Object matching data
+===+
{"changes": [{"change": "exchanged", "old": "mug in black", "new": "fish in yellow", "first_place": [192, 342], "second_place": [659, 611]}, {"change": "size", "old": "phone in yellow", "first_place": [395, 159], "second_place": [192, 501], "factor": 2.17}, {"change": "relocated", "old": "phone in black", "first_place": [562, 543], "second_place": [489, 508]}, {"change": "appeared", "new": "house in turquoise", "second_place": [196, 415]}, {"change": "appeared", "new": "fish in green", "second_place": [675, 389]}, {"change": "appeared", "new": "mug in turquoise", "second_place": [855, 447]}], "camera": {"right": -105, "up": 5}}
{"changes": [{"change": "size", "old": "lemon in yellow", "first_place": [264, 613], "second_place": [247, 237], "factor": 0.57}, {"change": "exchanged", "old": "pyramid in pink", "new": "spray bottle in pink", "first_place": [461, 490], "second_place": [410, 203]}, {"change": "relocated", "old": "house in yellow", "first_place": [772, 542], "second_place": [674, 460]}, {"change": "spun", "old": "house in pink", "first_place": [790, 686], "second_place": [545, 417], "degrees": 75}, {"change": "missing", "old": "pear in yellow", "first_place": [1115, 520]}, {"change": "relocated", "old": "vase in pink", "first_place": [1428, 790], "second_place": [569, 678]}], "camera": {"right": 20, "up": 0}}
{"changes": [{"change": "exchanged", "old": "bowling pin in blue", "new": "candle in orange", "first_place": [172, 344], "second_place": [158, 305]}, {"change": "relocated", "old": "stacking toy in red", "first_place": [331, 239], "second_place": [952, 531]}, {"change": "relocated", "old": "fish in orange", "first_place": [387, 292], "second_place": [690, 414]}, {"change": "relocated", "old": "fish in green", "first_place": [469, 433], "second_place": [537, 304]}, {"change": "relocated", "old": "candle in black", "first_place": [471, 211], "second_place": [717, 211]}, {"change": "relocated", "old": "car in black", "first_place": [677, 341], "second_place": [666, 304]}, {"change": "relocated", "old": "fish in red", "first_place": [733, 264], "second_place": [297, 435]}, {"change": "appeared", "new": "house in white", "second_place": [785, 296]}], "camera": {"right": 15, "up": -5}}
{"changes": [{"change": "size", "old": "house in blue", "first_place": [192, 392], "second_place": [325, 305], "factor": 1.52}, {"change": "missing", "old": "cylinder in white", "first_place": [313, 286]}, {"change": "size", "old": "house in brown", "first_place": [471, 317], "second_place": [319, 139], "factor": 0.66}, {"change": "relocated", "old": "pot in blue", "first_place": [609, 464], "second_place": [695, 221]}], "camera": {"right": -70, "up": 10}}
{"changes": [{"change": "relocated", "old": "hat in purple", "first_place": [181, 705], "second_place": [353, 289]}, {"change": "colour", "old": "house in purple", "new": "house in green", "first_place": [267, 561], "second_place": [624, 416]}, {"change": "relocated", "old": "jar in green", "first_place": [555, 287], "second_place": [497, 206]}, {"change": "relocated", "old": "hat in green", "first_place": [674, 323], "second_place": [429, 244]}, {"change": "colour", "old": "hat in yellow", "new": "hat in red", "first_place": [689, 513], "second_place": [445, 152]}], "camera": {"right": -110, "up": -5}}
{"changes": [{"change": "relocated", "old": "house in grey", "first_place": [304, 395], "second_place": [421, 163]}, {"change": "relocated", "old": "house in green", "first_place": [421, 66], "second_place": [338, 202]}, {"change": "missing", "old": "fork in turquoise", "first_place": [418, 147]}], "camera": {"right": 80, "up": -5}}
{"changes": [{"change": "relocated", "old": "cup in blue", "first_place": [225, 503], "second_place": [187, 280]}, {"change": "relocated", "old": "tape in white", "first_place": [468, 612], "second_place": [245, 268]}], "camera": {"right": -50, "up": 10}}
+===+
- [What you should do] All entries must be repeated verbatim.

- [Response area]
{"changes": [{"change": "exchanged", "old": "mug in black", "new": "fish in yellow", "first_place": [192, 342], "second_place": [659, 611]}, {"change": "size", "old": "phone in yellow", "first_place": [395, 159], "second_place": [192, 501], "factor": 2.17}, {"change": "relocated", "old": "phone in black", "first_place": [562, 543], "second_place": [489, 508]}, {"change": "appeared", "new": "house in turquoise", "second_place": [196, 415]}, {"change": "appeared", "new": "fish in green", "second_place": [675, 389]}, {"change": "appeared", "new": "mug in turquoise", "second_place": [855, 447]}], "camera": {"right": -105, "up": 5}}
{"changes": [{"change": "size", "old": "lemon in yellow", "first_place": [264, 613], "second_place": [247, 237], "factor": 0.57}, {"change": "exchanged", "old": "pyramid in pink", "new": "spray bottle in pink", "first_place": [461, 490], "second_place": [410, 203]}, {"change": "relocated", "old": "house in yellow", "first_place": [772, 542], "second_place": [674, 460]}, {"change": "spun", "old": "house in pink", "first_place": [790, 686], "second_place": [545, 417], "degrees": 75}, {"change": "missing", "old": "pear in yellow", "first_place": [1115, 520]}, {"change": "relocated", "old": "vase in pink", "first_place": [1428, 790], "second_place": [569, 678]}], "camera": {"right": 20, "up": 0}}
{"changes": [{"change": "exchanged", "old": "bowling pin in blue", "new": "candle in orange", "first_place": [172, 344], "second_place": [158, 305]}, {"change": "relocated", "old": "stacking toy in red", "first_place": [331, 239], "second_place": [952, 531]}, {"change": "relocated", "old": "fish in orange", "first_place": [387, 292], "second_place": [690, 414]}, {"change": "relocated", "old": "fish in green", "first_place": [469, 433], "second_place": [537, 304]}, {"change": "relocated", "old": "candle in black", "first_place": [471, 211], "second_place": [717, 211]}, {"change": "relocated", "old": "car in black", "first_place": [677, 341], "second_place": [666, 304]}, {"change": "relocated", "old": "fish in red", "first_place": [733, 264], "second_place": [297, 435]}, {"change": "appeared", "new": "house in white", "second_place": [785, 296]}], "camera": {"right": 15, "up": -5}}
{"changes": [{"change": "size", "old": "house in blue", "first_place": [192, 392], "second_place": [325, 305], "factor": 1.52}, {"change": "missing", "old": "cylinder in white", "first_place": [313, 286]}, {"change": "size", "old": "house in brown", "first_place": [471, 317], "second_place": [319, 139], "factor": 0.66}, {"change": "relocated", "old": "pot in blue", "first_place": [609, 464], "second_place": [695, 221]}], "camera": {"right": -70, "up": 10}}
{"changes": [{"change": "relocated", "old": "hat in purple", "first_place": [181, 705], "second_place": [353, 289]}, {"change": "colour", "old": "house in purple", "new": "house in green", "first_place": [267, 561], "second_place": [624, 416]}, {"change": "relocated", "old": "jar in green", "first_place": [555, 287], "second_place": [497, 206]}, {"change": "relocated", "old": "hat in green", "first_place": [674, 323], "second_place": [429, 244]}, {"change": "colour", "old": "hat in yellow", "new": "hat in red", "first_place": [689, 513], "second_place": [445, 152]}], "camera": {"right": -110, "up": -5}}
{"changes": [{"change": "relocated", "old": "house in grey", "first_place": [304, 395], "second_place": [421, 163]}, {"change": "relocated", "old": "house in green", "first_place": [421, 66], "second_place": [338, 202]}, {"change": "missing", "old": "fork in turquoise", "first_place": [418, 147]}], "camera": {"right": 80, "up": -5}}
{"changes": [{"change": "relocated", "old": "cup in blue", "first_place": [225, 503], "second_place": [187, 280]}, {"change": "relocated", "old": "tape in white", "first_place": [468, 612], "second_place": [245, 268]}], "camera": {"right": -50, "up": 10}}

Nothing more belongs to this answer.